Segment Start: DATASET EXCERPTS

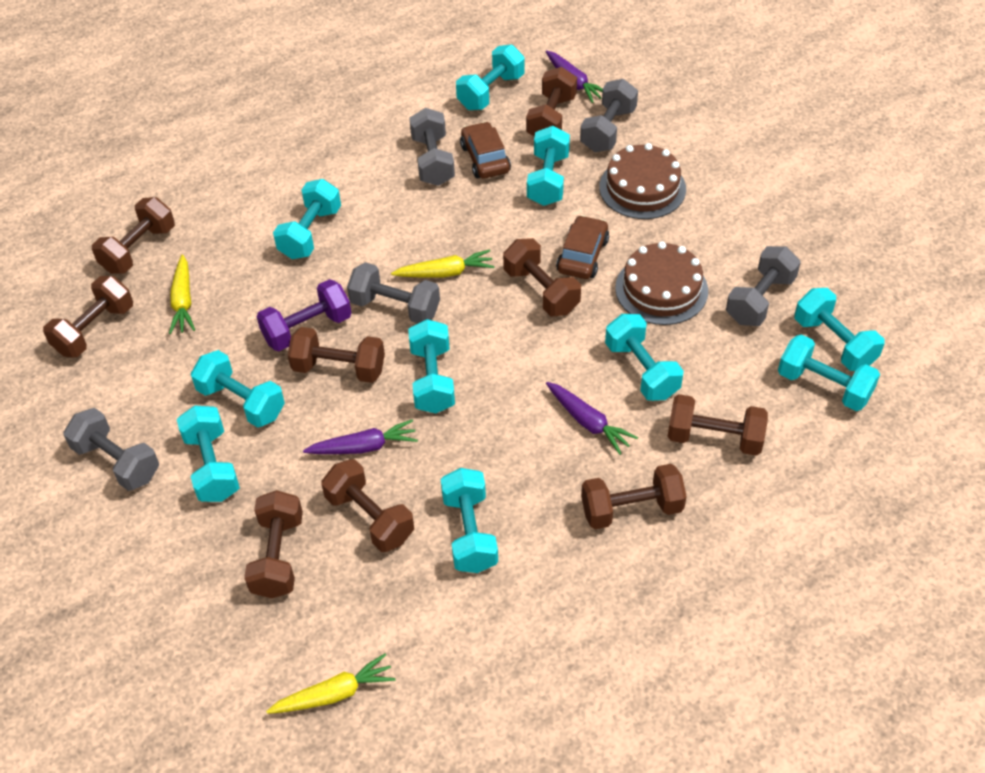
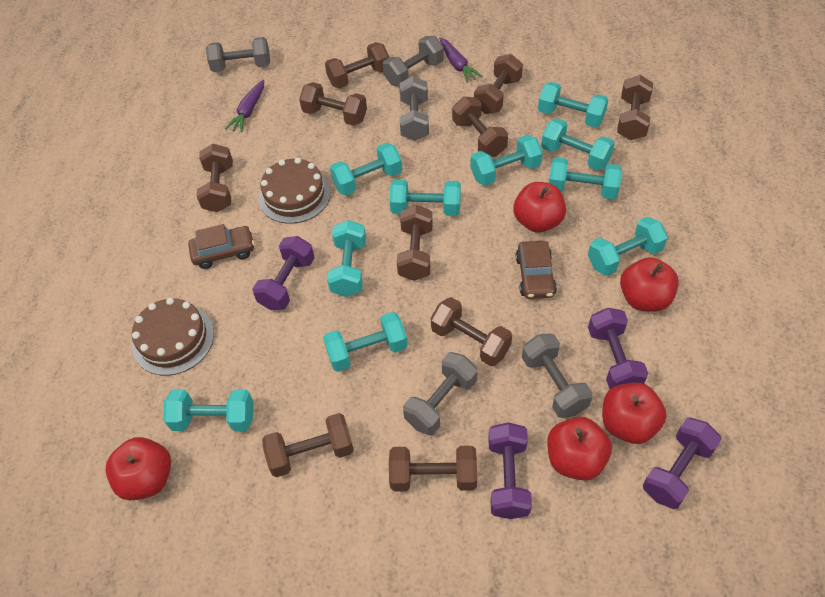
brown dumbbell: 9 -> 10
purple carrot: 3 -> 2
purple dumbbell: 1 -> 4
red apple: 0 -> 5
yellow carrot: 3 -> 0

Segment End: DATASET EXCERPTS
Segment Start: DATASET EXCERPTS

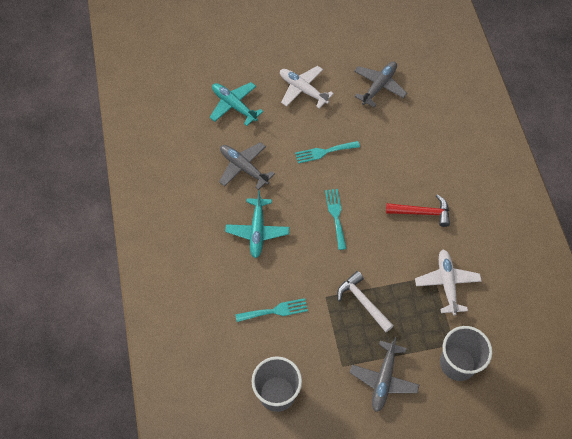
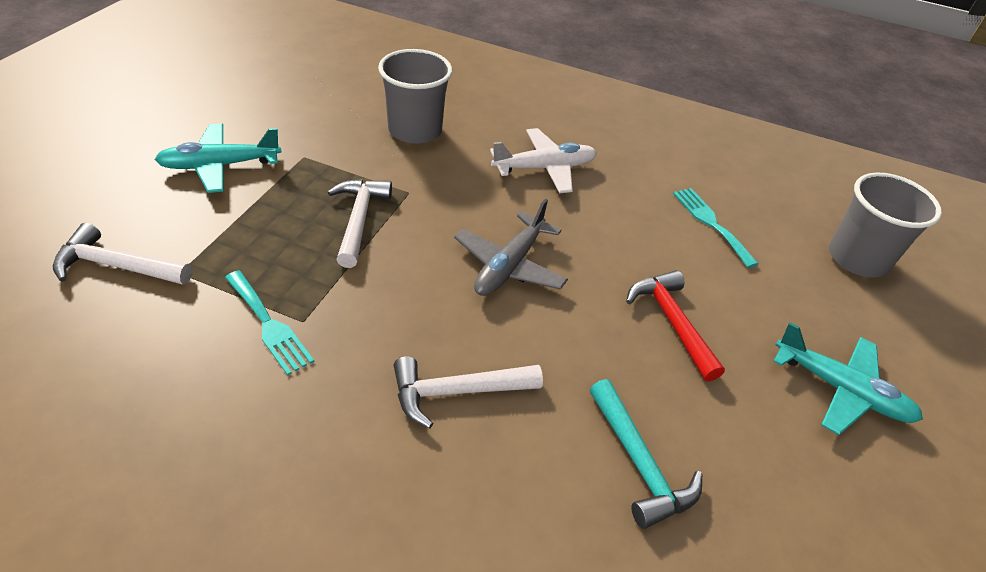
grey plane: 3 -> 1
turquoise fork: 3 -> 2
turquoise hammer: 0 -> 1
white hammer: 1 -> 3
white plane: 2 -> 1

Segment End: DATASET EXCERPTS

» EXERCISE BRIEF:
Of all the entries above, repeat only the lines from the line that has "brown dumbbell: 9 -> 10" to the line that has "yellow carrot: 3 -> 0", both lines included, exactly.

» EXPECTED ANSWER:
brown dumbbell: 9 -> 10
purple carrot: 3 -> 2
purple dumbbell: 1 -> 4
red apple: 0 -> 5
yellow carrot: 3 -> 0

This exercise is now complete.